Would you please return the lines of the entries below starting at the line that has "(382, 291) = (542, 224): green" and ending at the line that has "(527, 260) = (423, 94): none", both included, exactly as they are?
(Data for processing)
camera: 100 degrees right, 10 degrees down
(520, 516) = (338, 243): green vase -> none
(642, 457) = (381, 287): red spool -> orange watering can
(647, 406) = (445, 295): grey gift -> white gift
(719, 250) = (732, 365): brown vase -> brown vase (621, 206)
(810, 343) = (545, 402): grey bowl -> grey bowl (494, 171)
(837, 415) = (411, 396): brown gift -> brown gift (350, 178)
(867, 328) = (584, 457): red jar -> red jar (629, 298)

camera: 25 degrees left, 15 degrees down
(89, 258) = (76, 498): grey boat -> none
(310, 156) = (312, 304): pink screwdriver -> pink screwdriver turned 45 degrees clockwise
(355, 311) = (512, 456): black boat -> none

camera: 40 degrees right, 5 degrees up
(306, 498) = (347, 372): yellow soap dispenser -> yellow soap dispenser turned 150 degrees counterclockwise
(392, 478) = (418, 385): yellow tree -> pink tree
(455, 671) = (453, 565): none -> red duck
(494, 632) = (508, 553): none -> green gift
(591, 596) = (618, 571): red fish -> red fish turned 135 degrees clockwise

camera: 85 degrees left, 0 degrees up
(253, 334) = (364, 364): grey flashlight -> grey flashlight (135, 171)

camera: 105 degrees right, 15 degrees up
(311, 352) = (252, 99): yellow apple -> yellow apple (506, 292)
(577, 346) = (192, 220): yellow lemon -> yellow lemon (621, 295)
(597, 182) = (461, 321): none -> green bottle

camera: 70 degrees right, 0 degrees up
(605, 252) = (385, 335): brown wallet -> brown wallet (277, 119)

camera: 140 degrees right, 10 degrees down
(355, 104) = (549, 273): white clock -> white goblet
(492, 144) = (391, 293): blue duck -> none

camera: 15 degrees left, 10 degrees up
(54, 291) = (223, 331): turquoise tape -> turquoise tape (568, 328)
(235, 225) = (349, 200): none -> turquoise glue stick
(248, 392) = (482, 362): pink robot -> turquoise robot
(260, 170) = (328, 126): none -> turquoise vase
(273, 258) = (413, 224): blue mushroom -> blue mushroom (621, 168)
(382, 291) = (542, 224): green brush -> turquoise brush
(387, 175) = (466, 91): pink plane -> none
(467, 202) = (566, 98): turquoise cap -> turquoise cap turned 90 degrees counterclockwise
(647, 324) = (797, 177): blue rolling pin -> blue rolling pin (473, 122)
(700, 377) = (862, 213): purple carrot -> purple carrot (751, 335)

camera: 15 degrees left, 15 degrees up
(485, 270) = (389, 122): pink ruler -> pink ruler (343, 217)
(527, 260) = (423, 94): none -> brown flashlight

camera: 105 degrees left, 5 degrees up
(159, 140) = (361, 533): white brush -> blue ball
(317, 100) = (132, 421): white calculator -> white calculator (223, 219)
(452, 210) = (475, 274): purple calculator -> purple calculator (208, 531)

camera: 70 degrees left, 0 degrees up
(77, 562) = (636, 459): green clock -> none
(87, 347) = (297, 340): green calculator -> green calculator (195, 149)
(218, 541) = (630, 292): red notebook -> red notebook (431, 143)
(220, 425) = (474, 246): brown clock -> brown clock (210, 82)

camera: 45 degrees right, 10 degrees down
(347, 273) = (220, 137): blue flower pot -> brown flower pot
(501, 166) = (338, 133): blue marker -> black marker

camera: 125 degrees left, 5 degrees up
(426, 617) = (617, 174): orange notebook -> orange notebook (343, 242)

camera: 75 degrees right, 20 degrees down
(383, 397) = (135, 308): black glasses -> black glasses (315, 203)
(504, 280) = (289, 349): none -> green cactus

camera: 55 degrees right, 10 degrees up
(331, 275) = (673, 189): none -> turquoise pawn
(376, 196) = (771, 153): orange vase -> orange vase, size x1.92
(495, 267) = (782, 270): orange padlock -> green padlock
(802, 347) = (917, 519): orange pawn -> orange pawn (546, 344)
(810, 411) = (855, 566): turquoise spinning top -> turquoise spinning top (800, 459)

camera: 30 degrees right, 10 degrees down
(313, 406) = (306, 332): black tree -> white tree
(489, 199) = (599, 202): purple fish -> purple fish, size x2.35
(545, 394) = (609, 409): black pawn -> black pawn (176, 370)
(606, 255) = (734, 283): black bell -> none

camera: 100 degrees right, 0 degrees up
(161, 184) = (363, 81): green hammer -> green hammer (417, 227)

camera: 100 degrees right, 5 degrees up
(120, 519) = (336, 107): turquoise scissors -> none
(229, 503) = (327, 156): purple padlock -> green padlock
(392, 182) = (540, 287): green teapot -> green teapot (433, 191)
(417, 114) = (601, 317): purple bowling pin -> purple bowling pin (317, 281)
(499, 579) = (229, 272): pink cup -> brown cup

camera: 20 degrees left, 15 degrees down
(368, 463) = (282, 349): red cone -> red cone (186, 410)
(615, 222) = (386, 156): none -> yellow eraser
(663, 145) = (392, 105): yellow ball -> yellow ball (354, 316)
(End Data for processing)
**Exercise result:**
(382, 291) = (542, 224): green brush -> turquoise brush
(387, 175) = (466, 91): pink plane -> none
(467, 202) = (566, 98): turquoise cap -> turquoise cap turned 90 degrees counterclockwise
(647, 324) = (797, 177): blue rolling pin -> blue rolling pin (473, 122)
(700, 377) = (862, 213): purple carrot -> purple carrot (751, 335)

camera: 15 degrees left, 15 degrees up
(485, 270) = (389, 122): pink ruler -> pink ruler (343, 217)
(527, 260) = (423, 94): none -> brown flashlight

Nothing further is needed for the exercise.